- The request:
Render the rows below as a JSON list of strings, one string per line, leaving out blank lines and the pictures.

- Given data:
——

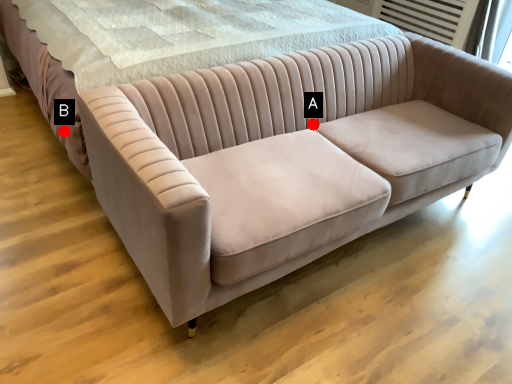
Question: Two points are circled on the image, labeled by A and B beside each circle. Among these points, which one is farthest from the camera?

Choices:
 (A) A is further
 (B) B is further

Answer: (A)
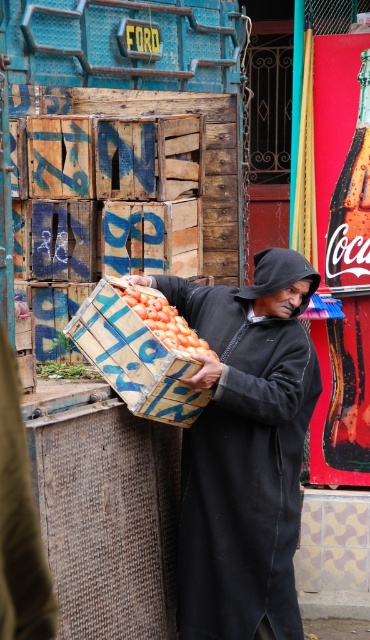
Question: Can you confirm if black matte robe at center is positioned to the right of smooth orange tomatoes at center?

Choices:
 (A) no
 (B) yes

Answer: (B)

Question: Does black matte robe at center appear on the left side of smooth orange tomatoes at center?

Choices:
 (A) no
 (B) yes

Answer: (A)

Question: Among these objects, which one is farthest from the camera?

Choices:
 (A) smooth orange tomatoes at center
 (B) black matte robe at center

Answer: (B)

Question: Can you confirm if black matte robe at center is positioned to the left of smooth orange tomatoes at center?

Choices:
 (A) yes
 (B) no

Answer: (B)

Question: Which point appears farthest from the camera in this image?

Choices:
 (A) (206, 348)
 (B) (290, 449)

Answer: (B)

Question: Which point is farther to the camera?

Choices:
 (A) black matte robe at center
 (B) smooth orange tomatoes at center

Answer: (A)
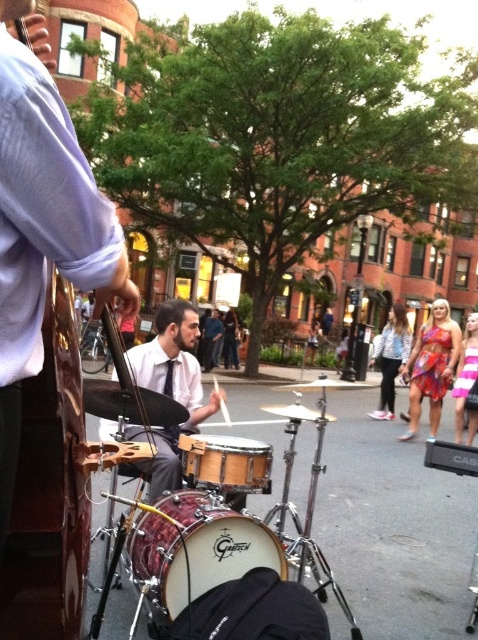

——

- Task solution:
[
  "Question: Two points are circled on the image, labeled by A and B beside each circle. Among these points, which one is farthest from the camera?",
  "Choices:",
  " (A) A is further",
  " (B) B is further",
  "Answer: (A)",
  "Question: Can you confirm if black matte robe at center is positioned to the right of smooth orange tomatoes at center?",
  "Choices:",
  " (A) no",
  " (B) yes",
  "Answer: (B)",
  "Question: Does black matte robe at center appear on the left side of smooth orange tomatoes at center?",
  "Choices:",
  " (A) no",
  " (B) yes",
  "Answer: (A)",
  "Question: Among these objects, which one is farthest from the camera?",
  "Choices:",
  " (A) smooth orange tomatoes at center",
  " (B) black matte robe at center",
  "Answer: (B)",
  "Question: Can you confirm if black matte robe at center is positioned to the left of smooth orange tomatoes at center?",
  "Choices:",
  " (A) yes",
  " (B) no",
  "Answer: (B)",
  "Question: Which point appears farthest from the camera in this image?",
  "Choices:",
  " (A) (206, 348)",
  " (B) (290, 449)",
  "Answer: (B)",
  "Question: Which point is farther to the camera?",
  "Choices:",
  " (A) black matte robe at center",
  " (B) smooth orange tomatoes at center",
  "Answer: (A)"
]